Before-and-after change records
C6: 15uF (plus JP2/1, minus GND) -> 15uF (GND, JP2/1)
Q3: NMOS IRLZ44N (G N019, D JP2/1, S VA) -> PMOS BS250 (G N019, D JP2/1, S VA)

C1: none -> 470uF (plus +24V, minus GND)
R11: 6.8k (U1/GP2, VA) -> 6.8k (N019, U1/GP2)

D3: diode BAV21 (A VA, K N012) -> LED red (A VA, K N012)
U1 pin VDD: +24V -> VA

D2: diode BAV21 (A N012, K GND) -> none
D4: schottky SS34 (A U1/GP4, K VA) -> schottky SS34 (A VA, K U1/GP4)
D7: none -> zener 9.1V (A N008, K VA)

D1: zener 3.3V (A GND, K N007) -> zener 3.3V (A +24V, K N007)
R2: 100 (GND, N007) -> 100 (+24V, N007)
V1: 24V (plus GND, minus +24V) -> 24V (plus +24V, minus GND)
* * *
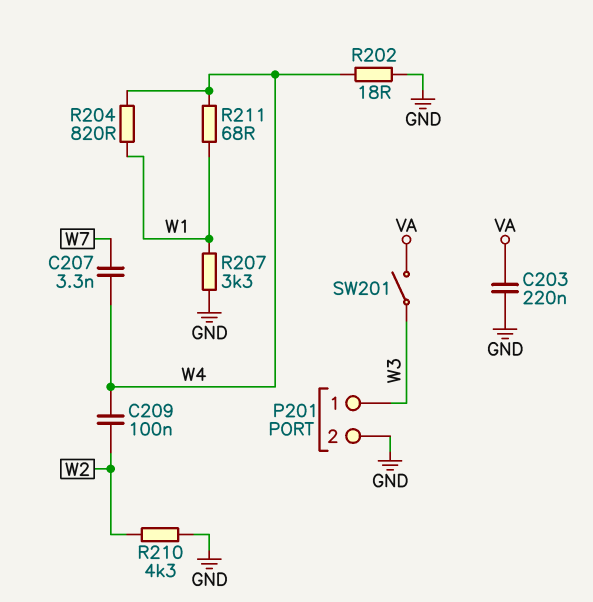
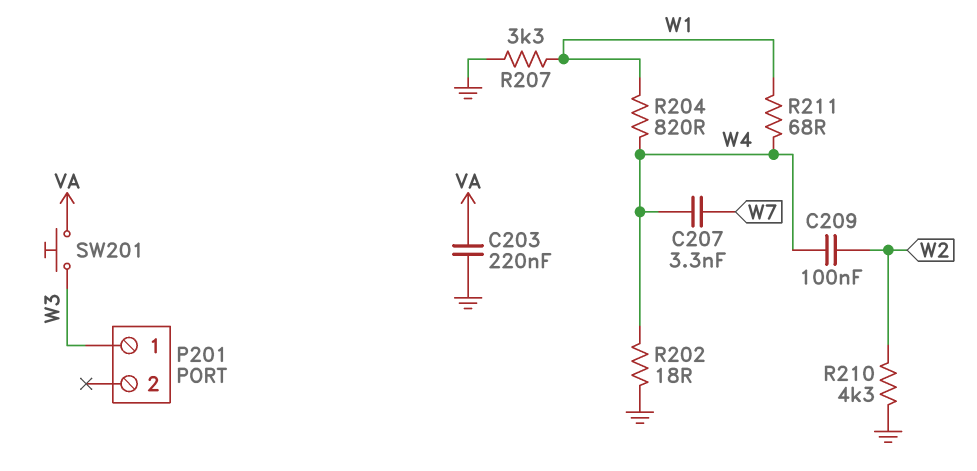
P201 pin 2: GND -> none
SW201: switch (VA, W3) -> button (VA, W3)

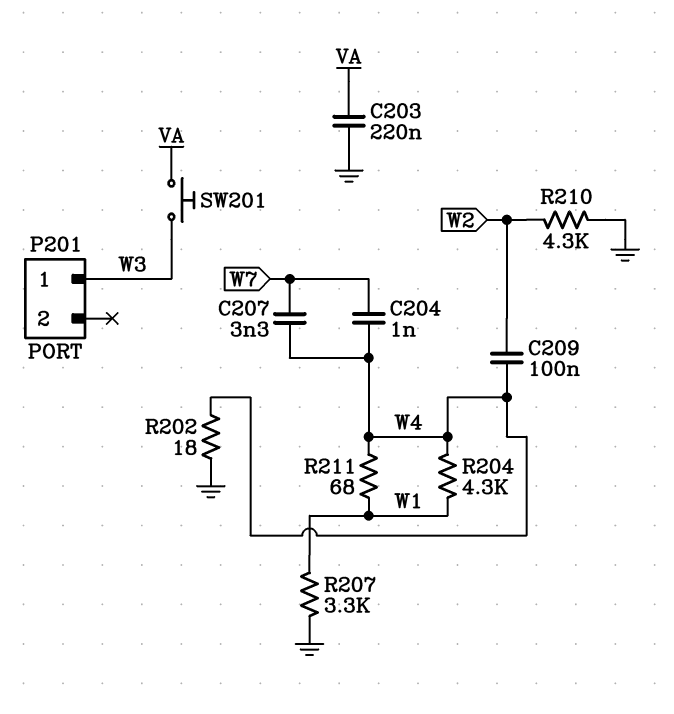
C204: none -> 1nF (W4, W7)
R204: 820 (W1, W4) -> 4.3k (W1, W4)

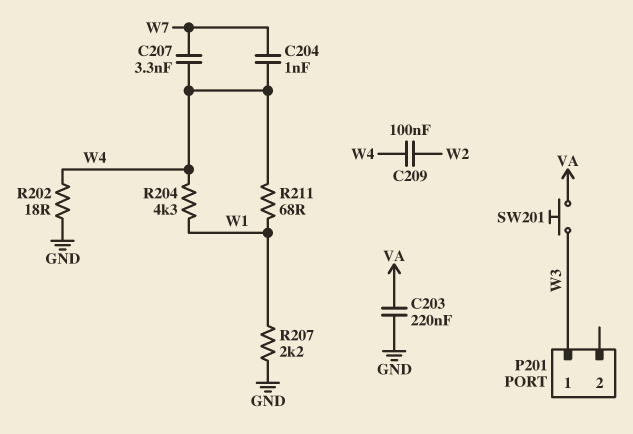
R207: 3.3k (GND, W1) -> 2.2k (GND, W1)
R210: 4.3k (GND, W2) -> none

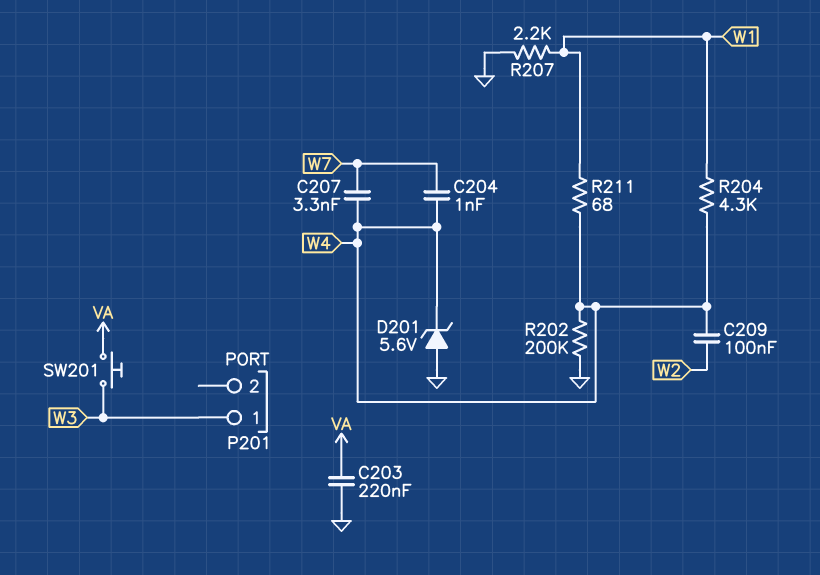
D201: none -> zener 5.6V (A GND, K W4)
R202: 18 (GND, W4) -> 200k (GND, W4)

▸ Task description: In the records, which lines mention the word "plus"? Copy those lines.

▸ Answer to this task:
C6: 15uF (plus JP2/1, minus GND) -> 15uF (GND, JP2/1)
C1: none -> 470uF (plus +24V, minus GND)
V1: 24V (plus GND, minus +24V) -> 24V (plus +24V, minus GND)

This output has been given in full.